(Provided data)
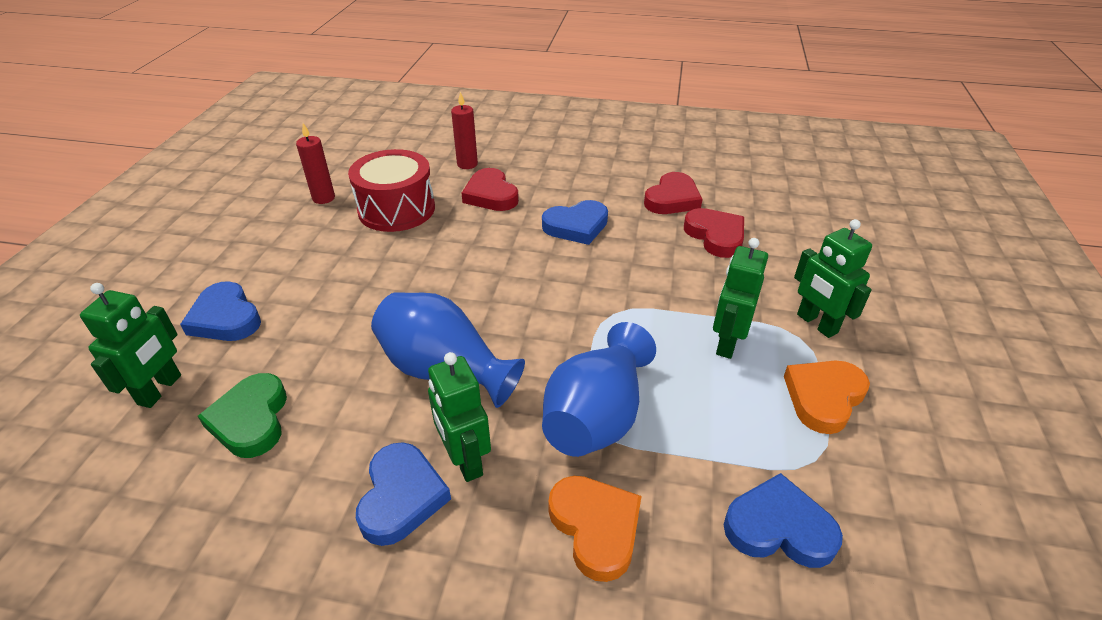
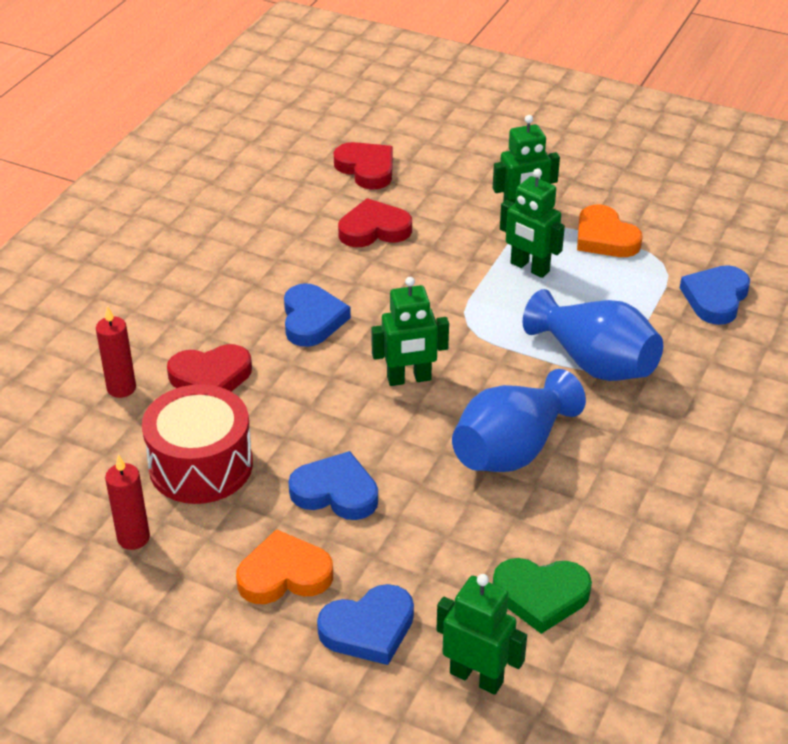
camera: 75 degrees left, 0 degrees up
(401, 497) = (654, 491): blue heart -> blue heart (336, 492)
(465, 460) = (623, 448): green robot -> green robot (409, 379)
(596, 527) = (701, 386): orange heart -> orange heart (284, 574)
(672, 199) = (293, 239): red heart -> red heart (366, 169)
(End Provided data)
(Provided data)
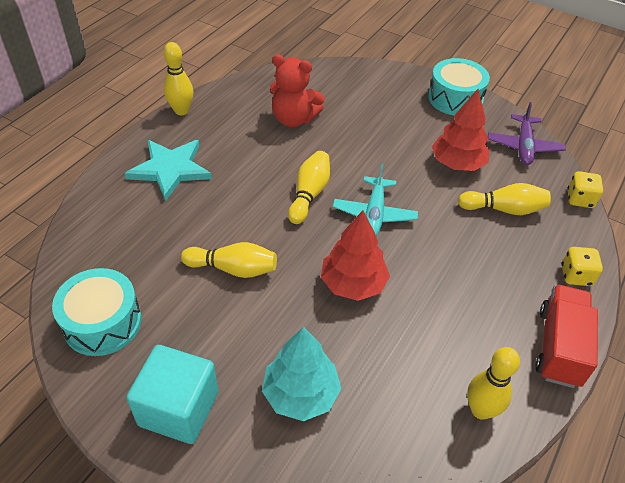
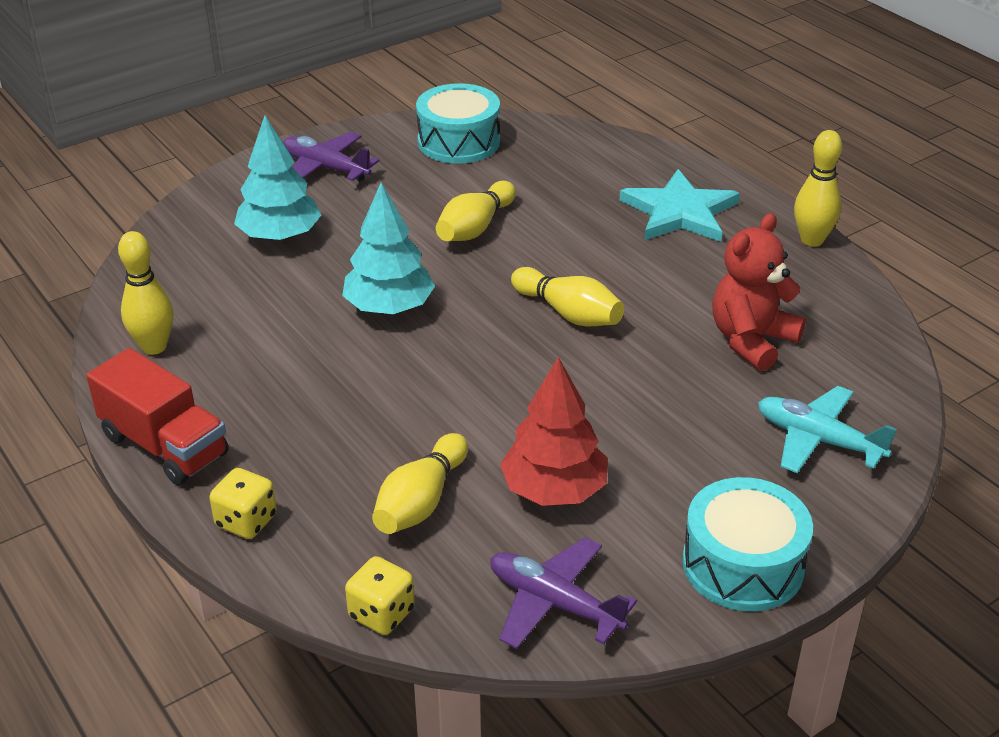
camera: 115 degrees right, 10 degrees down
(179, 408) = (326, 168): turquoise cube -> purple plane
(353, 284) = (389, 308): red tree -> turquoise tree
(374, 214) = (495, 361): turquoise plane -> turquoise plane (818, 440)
(End Provided data)
» How to complete this task
Above this instruction are the records; retype exactly the lines from the one containing "camera: 75 degrees left, 0 degrees up" up to and including the one containing "(672, 199) = (293, 239): red".

» Reply to the task
camera: 75 degrees left, 0 degrees up
(401, 497) = (654, 491): blue heart -> blue heart (336, 492)
(465, 460) = (623, 448): green robot -> green robot (409, 379)
(596, 527) = (701, 386): orange heart -> orange heart (284, 574)
(672, 199) = (293, 239): red heart -> red heart (366, 169)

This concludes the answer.